* About this task *
Pictures in the records are to be excluded from an otherwise exact copy.

= Beginning of Section =

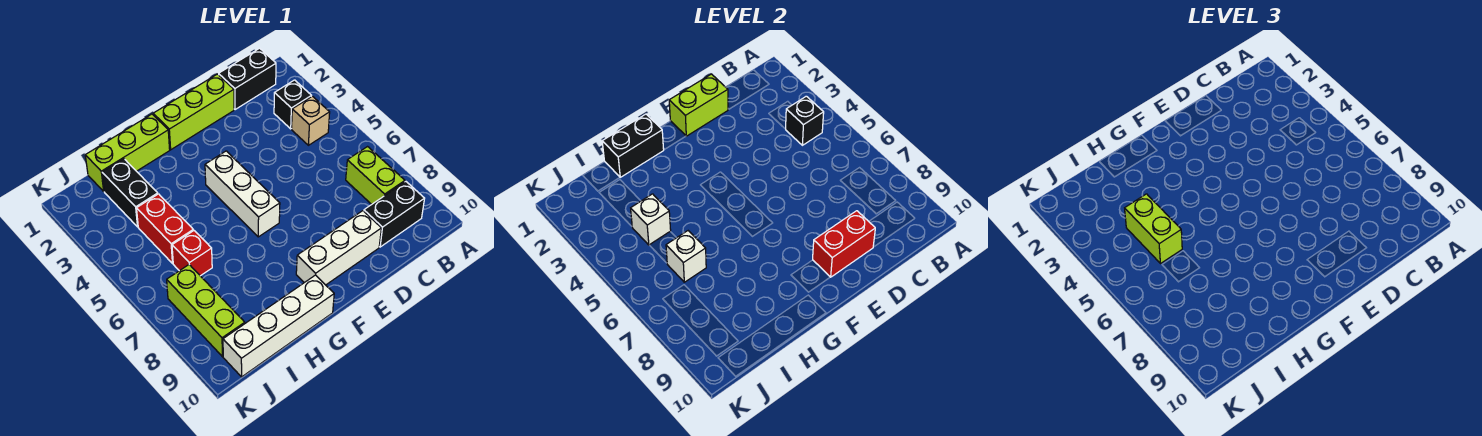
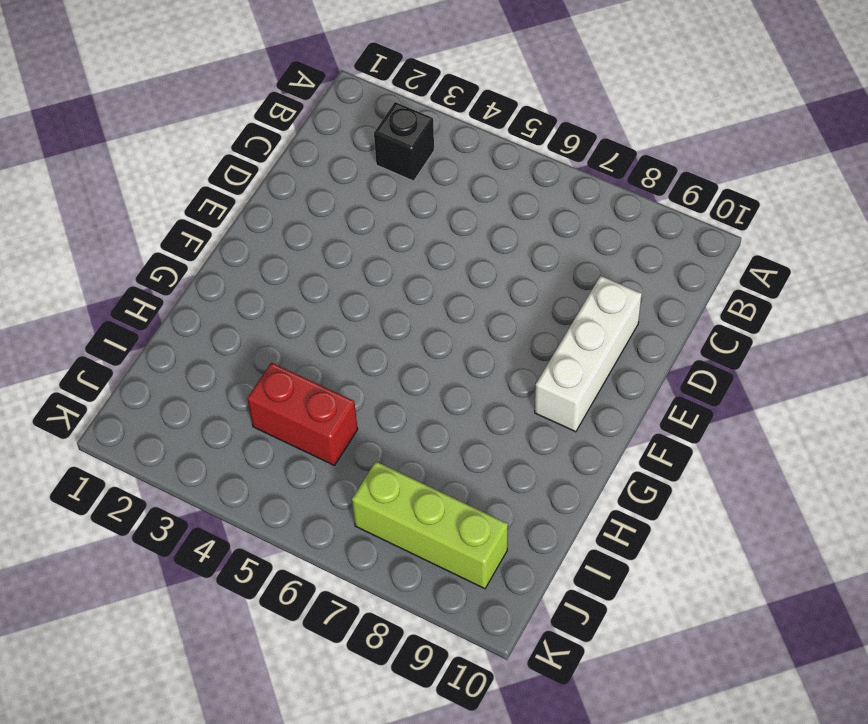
none -> black brick B1:C1 level 1
none -> tan brick B4 level 1
none -> lime brick B7:B8 level 1

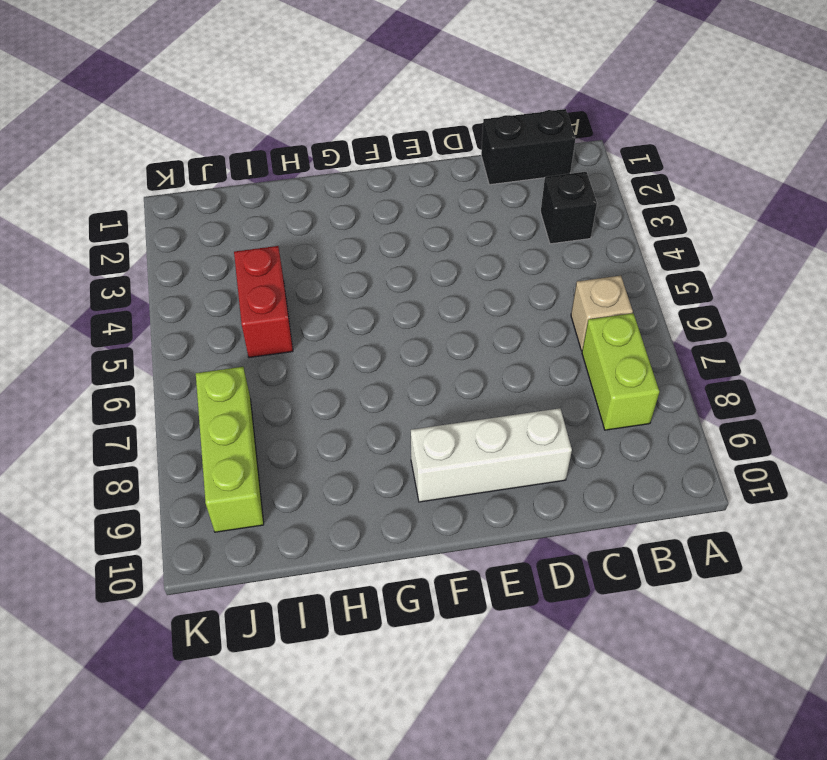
tan brick B6 level 1 -> tan brick B4 level 1
none -> black brick B9:C9 level 1
none -> lime brick D1:F1 level 1
none -> white brick F4:F6 level 1

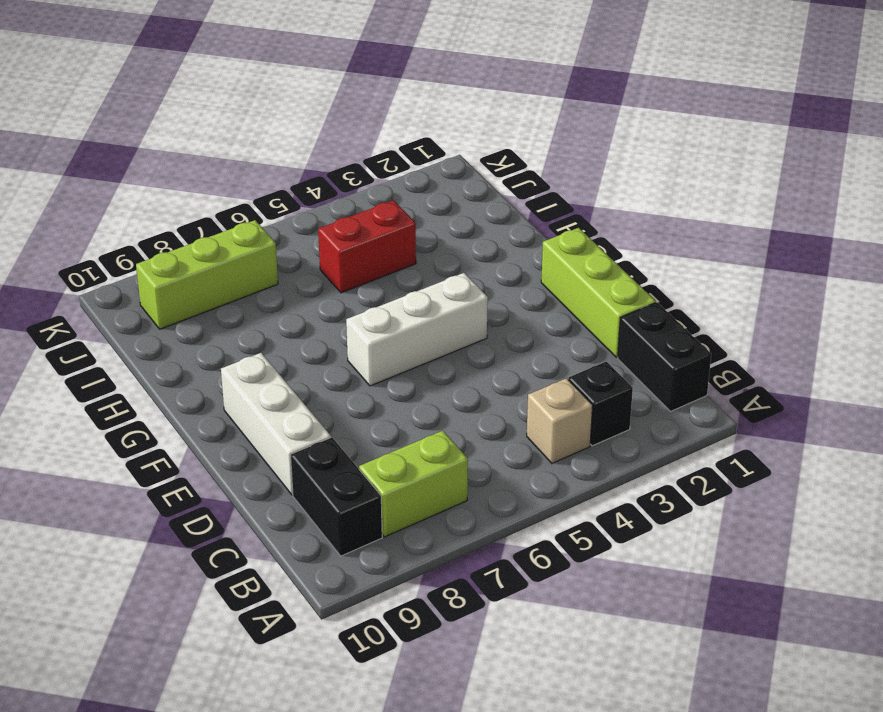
none -> lime brick G1:I1 level 1
none -> white brick G10:J10 level 1
none -> black brick I2:I3 level 1

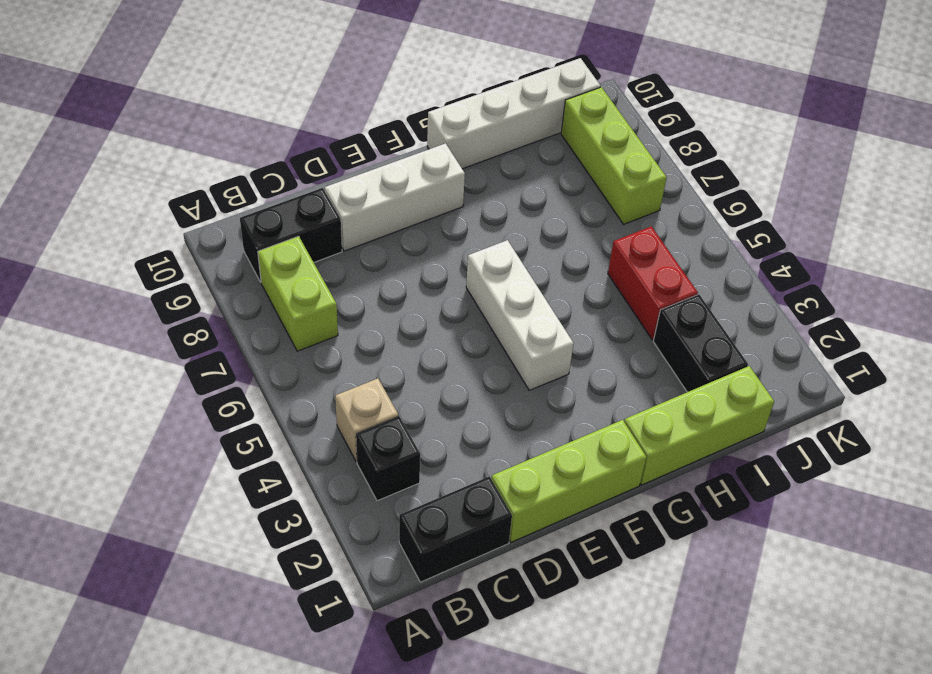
none -> red brick I6 level 1
none -> black brick B4 level 2
none -> lime brick D1:E1 level 2

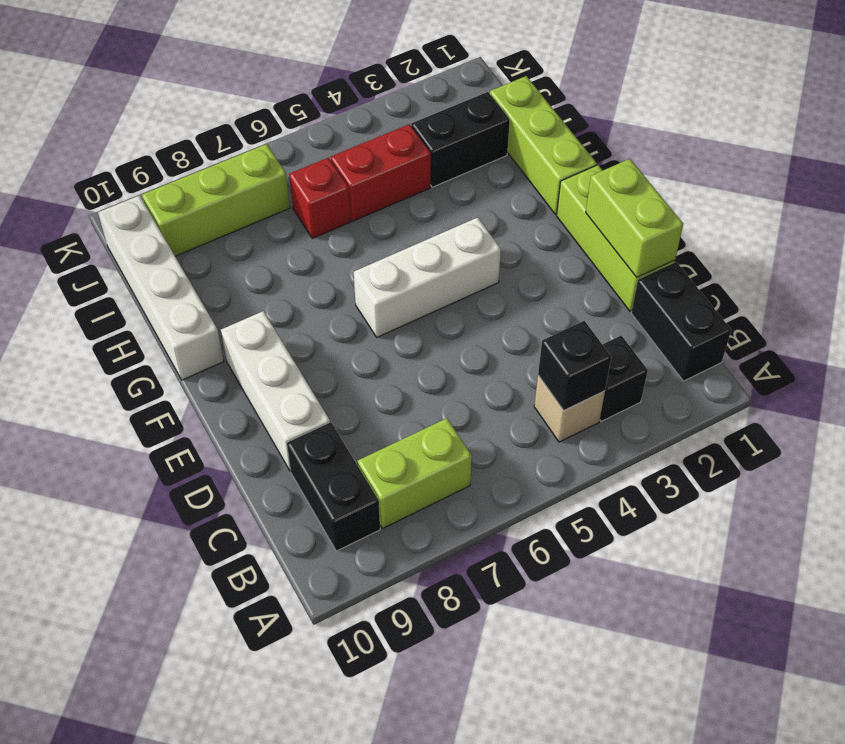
none -> red brick D9:E9 level 2
none -> black brick G1:H1 level 2
none -> white brick I4 level 2

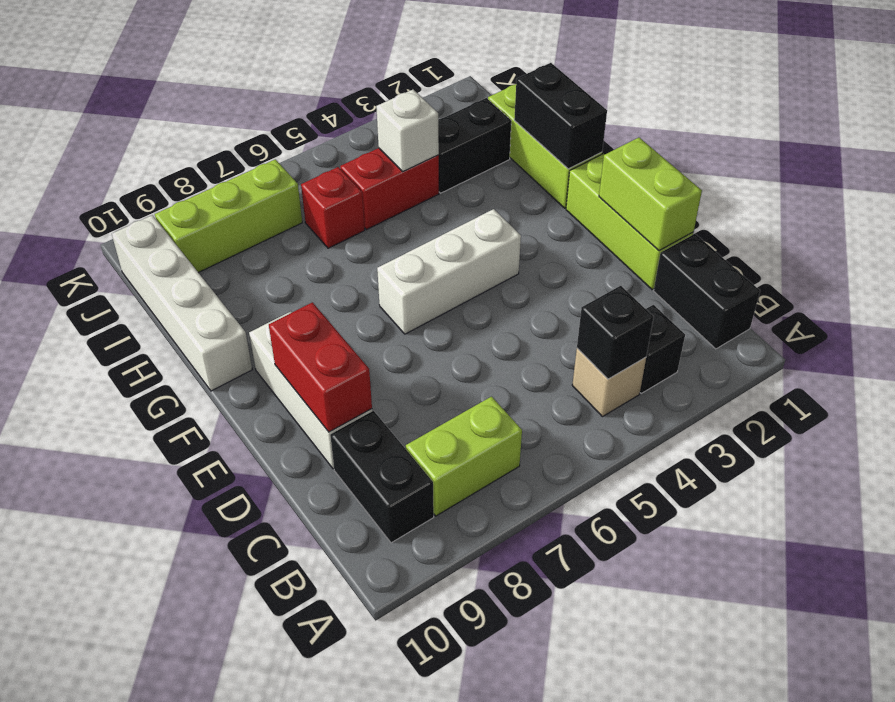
none -> white brick I6 level 2
none -> lime brick I4:I5 level 3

= End of Section =

* Response box *
none -> black brick B1:C1 level 1
none -> tan brick B4 level 1
none -> lime brick B7:B8 level 1

tan brick B6 level 1 -> tan brick B4 level 1
none -> black brick B9:C9 level 1
none -> lime brick D1:F1 level 1
none -> white brick F4:F6 level 1

none -> lime brick G1:I1 level 1
none -> white brick G10:J10 level 1
none -> black brick I2:I3 level 1

none -> red brick I6 level 1
none -> black brick B4 level 2
none -> lime brick D1:E1 level 2

none -> red brick D9:E9 level 2
none -> black brick G1:H1 level 2
none -> white brick I4 level 2

none -> white brick I6 level 2
none -> lime brick I4:I5 level 3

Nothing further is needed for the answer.